▶ _Action item_: Only a number is wanted here: the count of lines in the entries below that include the word "book".

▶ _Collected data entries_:
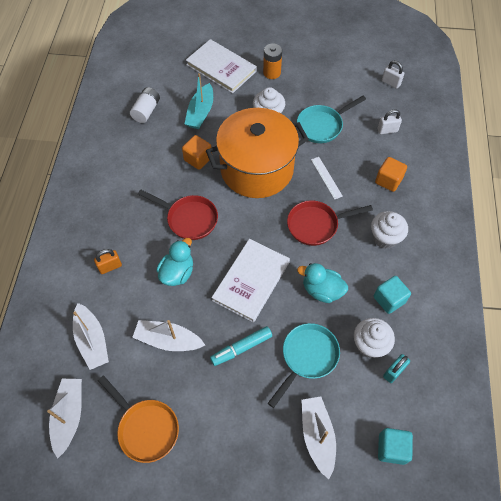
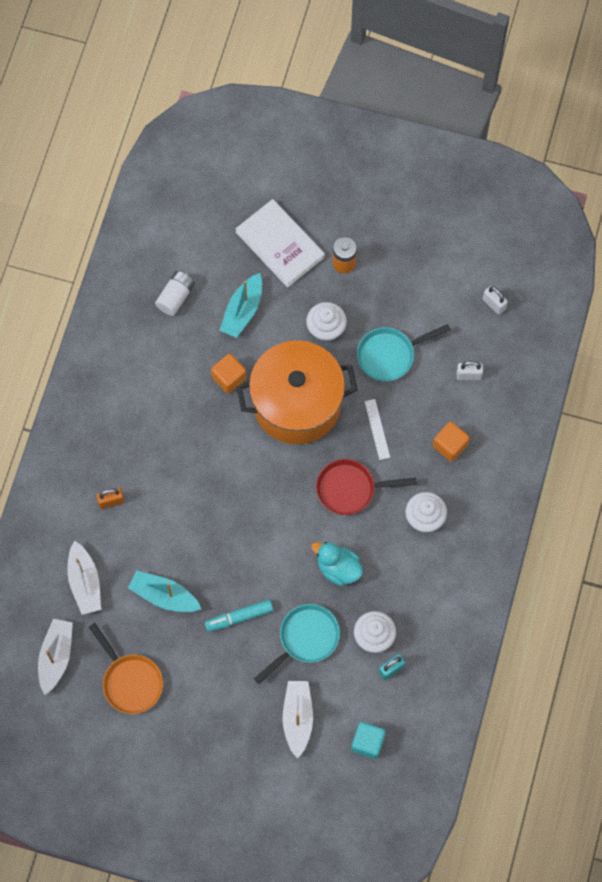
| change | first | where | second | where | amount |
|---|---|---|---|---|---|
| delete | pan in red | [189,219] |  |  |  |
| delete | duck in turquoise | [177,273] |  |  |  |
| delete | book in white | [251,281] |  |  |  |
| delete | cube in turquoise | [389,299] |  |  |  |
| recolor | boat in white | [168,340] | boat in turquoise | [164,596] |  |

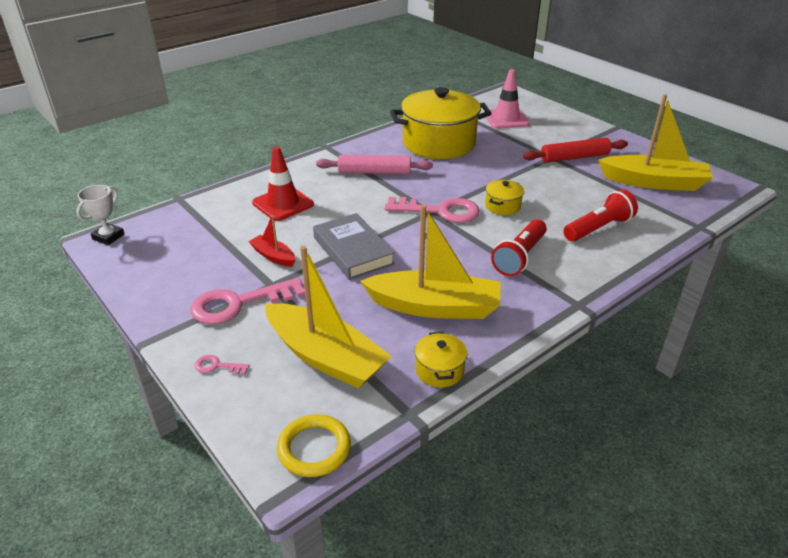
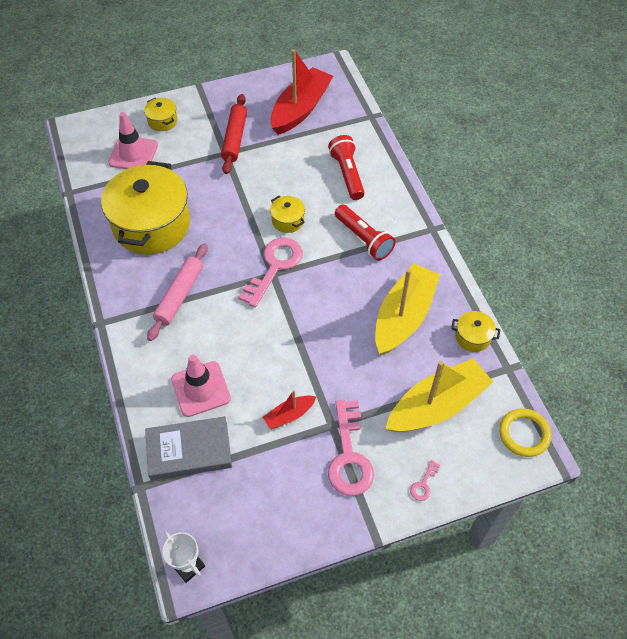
| change | first | where | second | where | amount |
|---|---|---|---|---|---|
| recolor | boat in yellow | [654,182] | boat in red | [300,109] |  |
| recolor | traffic cone in red | [283,204] | traffic cone in pink | [201,389] |  |
| move | book in grey | [353,251] |  | [189,451] |  |
| insert |  |  | pot in yellow | [162,121] |  |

▶ _Solution for this exercise_: 2